DATASET Start Marker

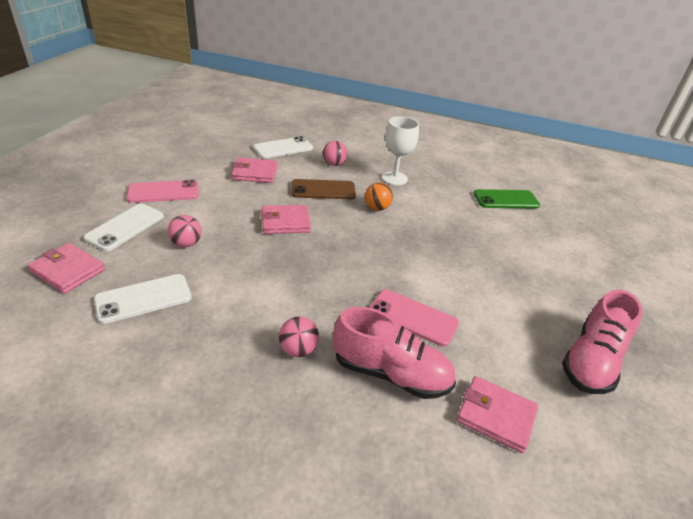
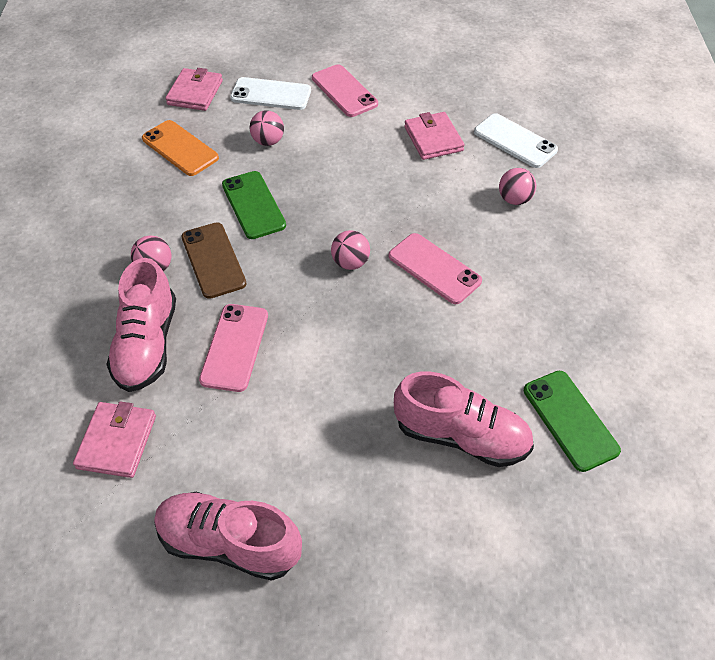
camera: 75 degrees right, 15 degrees up
(143, 299) = (180, 148): white phone -> orange phone
(259, 270) = (253, 205): none -> green phone
(285, 222) = (348, 197): pink wallet -> none
(323, 190) = (439, 207): brown phone -> brown phone (213, 260)
(353, 239) = (350, 262): none -> pink ball
(377, 208) = (434, 268): orange ball -> pink phone
(394, 178) = (527, 270): white goblet -> none
(512, 237) = (461, 436): none -> pink shoe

DATASET End Marker

- HOW TO COMPLETE THIS TASK:
Filter the data for the string "ball" and copy every line that has it.

- OUTPUT FOR THIS EXERCISE:
(353, 239) = (350, 262): none -> pink ball
(377, 208) = (434, 268): orange ball -> pink phone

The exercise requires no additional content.